# [Aim of the task]
Every line from the one with "R1: 560 (N006, VDD) -> 560 (AGND, N006)" to the end of the entries, both included, is to be copied exactly; the other lines stay out.

_____

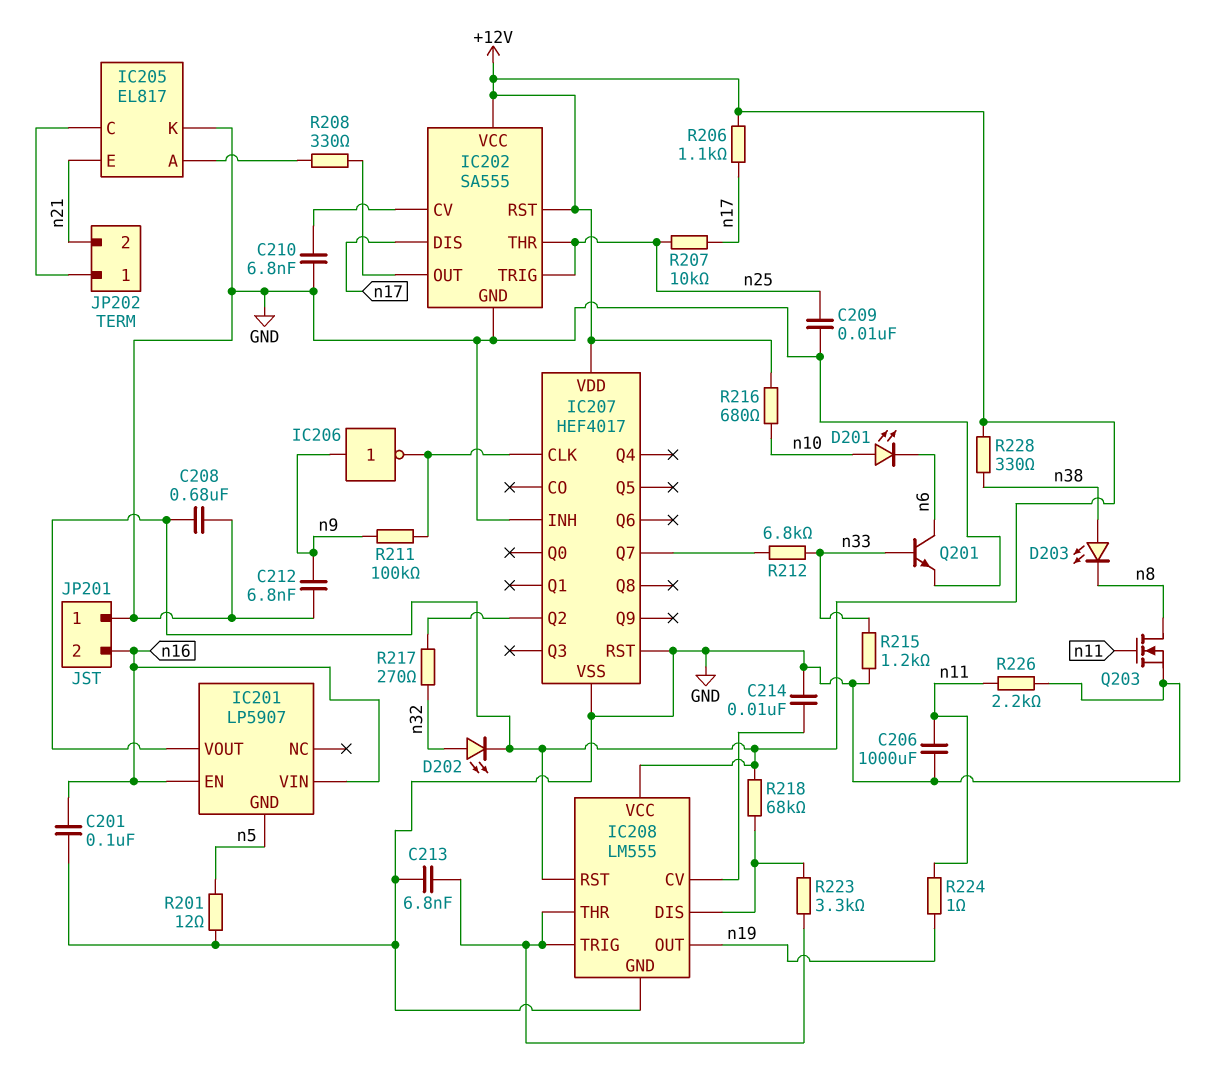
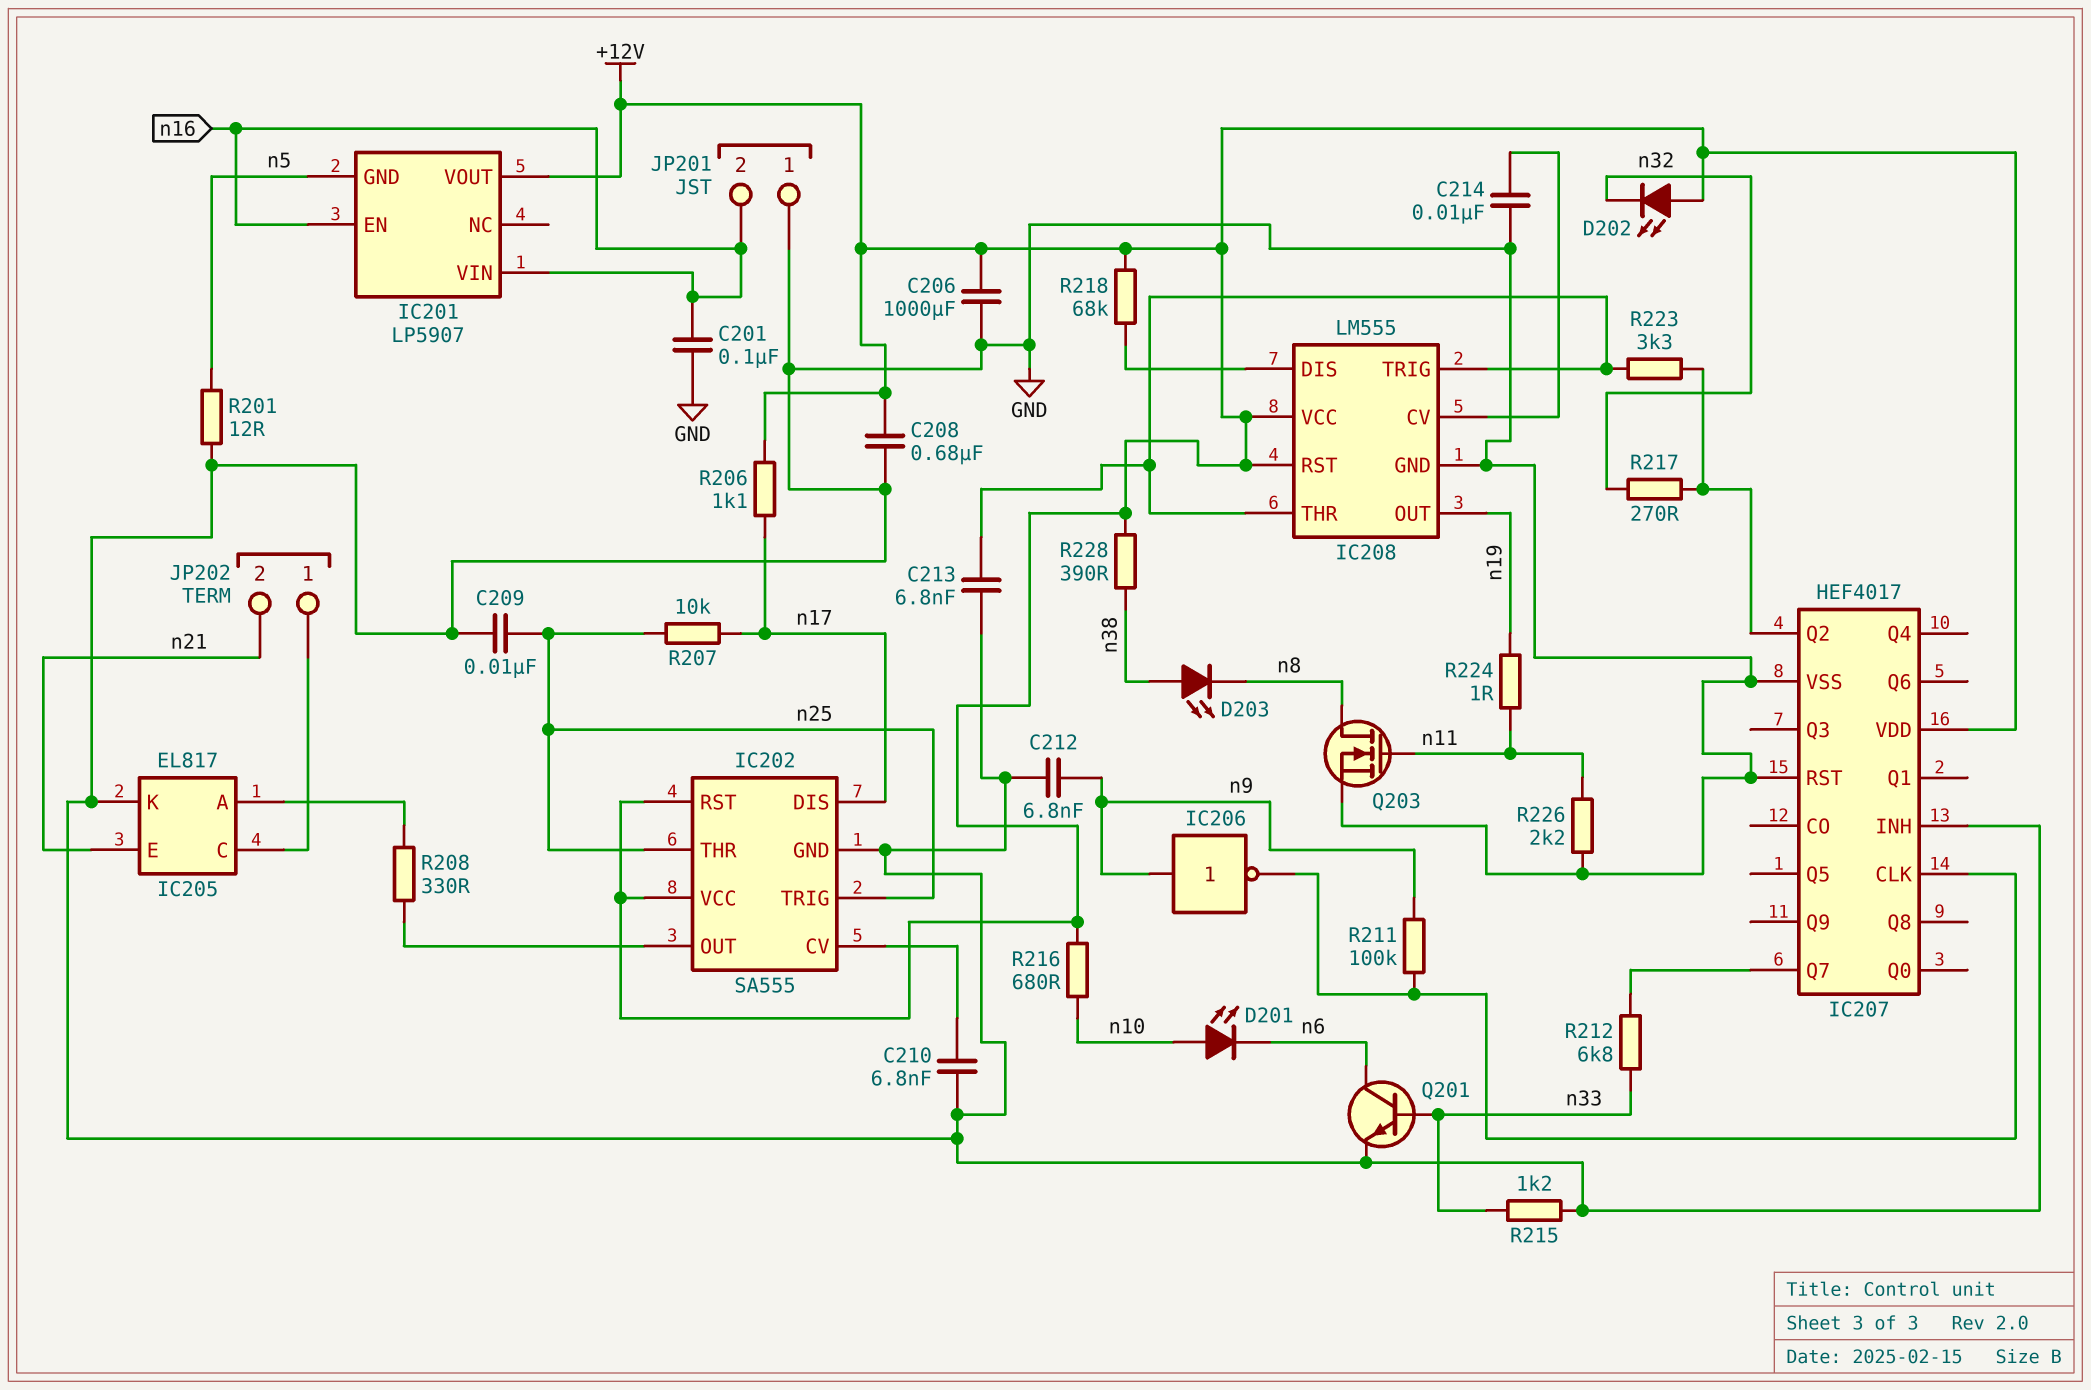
C206: 1000uF (GND, n11) -> 1000uF (+12V, GND)
D202: LED (A n32, K +12V) -> LED (A +12V, K n32)
R223: 3.3k (IC208/DIS, IC208/THR) -> 3.3k (IC207/Q2, IC208/THR)
R228: 330 (+12V, n38) -> 390 (+12V, n38)

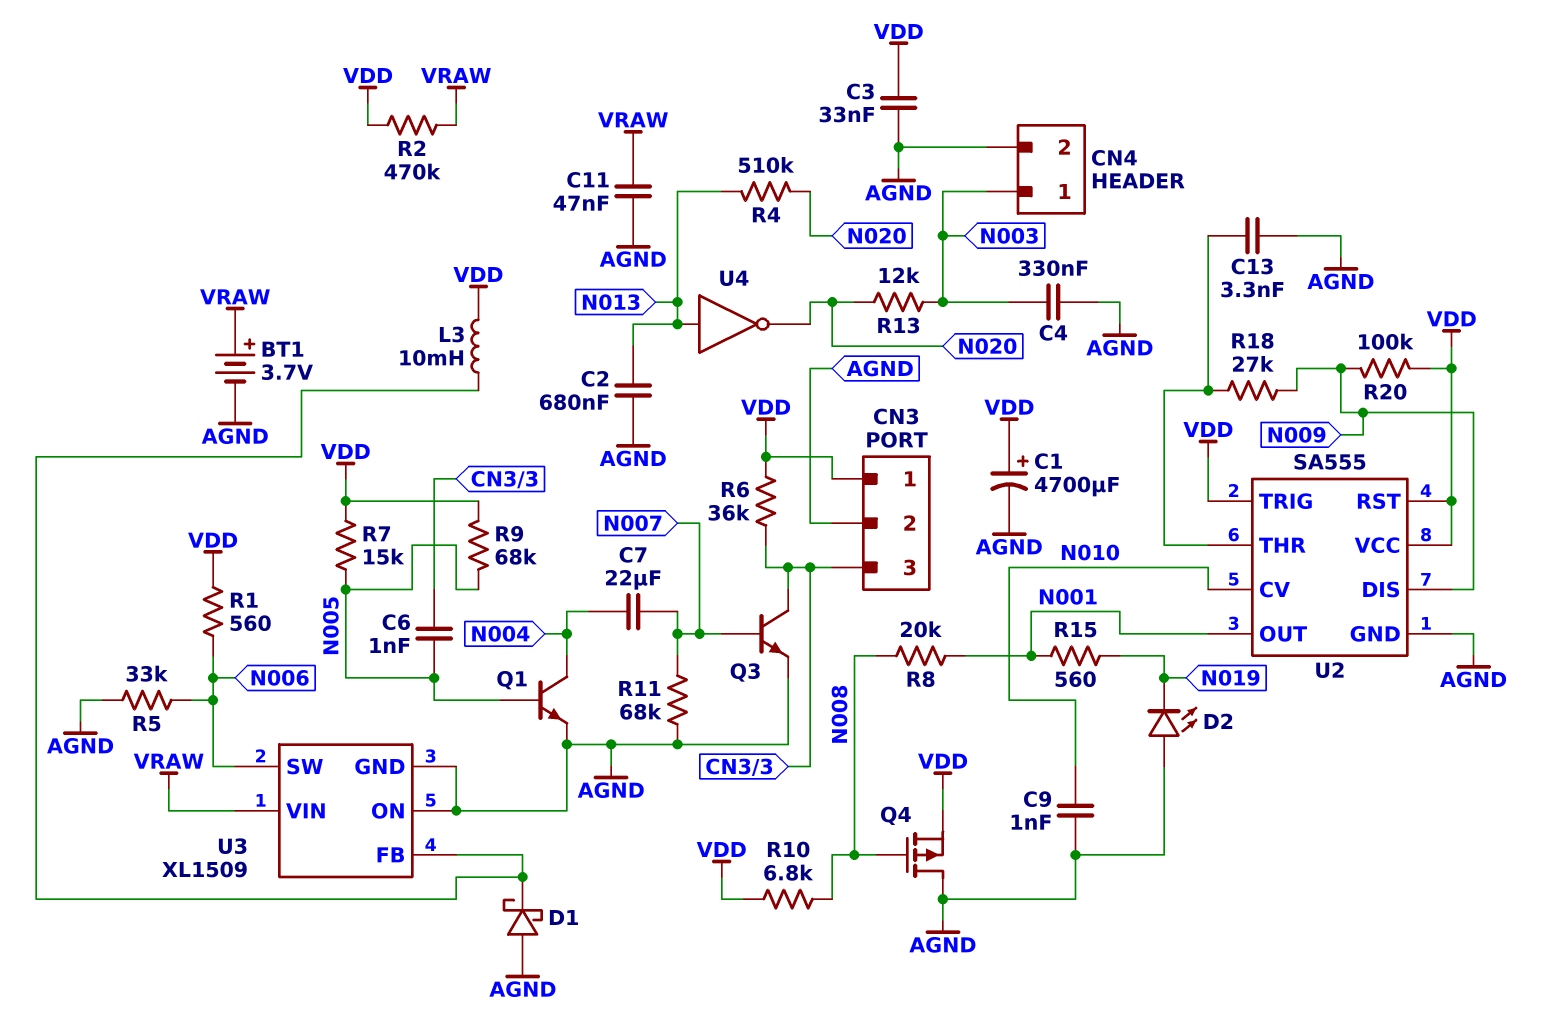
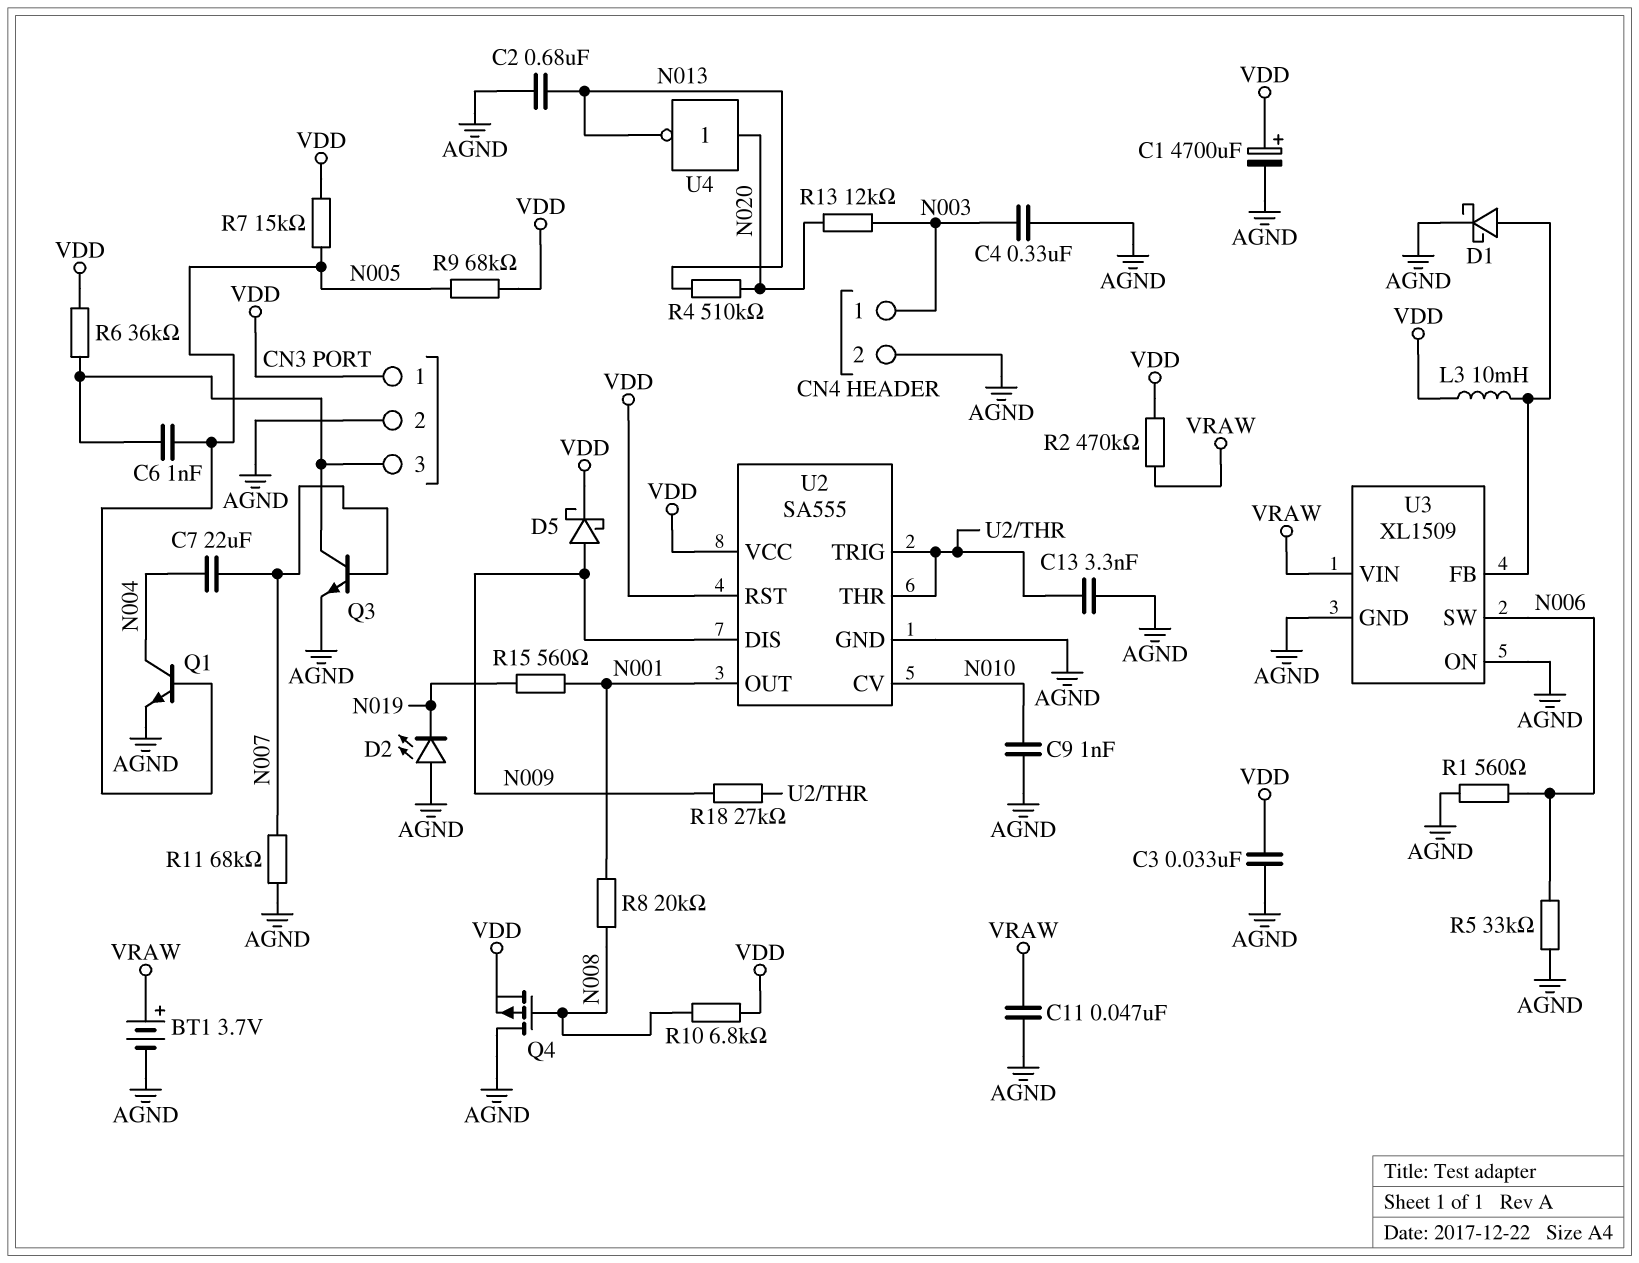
D1: schottky (A AGND, K U3/FB) -> schottky (A U3/FB, K AGND)
D5: none -> schottky (A N009, K VDD)
R1: 560 (N006, VDD) -> 560 (AGND, N006)
R20: 100k (N009, VDD) -> none
U2 pin TRIG: VDD -> U2/THR
U4: NOT (in N013, out N020) -> NOT (in N020, out N013)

_____

# [Solved exercise]
R1: 560 (N006, VDD) -> 560 (AGND, N006)
R20: 100k (N009, VDD) -> none
U2 pin TRIG: VDD -> U2/THR
U4: NOT (in N013, out N020) -> NOT (in N020, out N013)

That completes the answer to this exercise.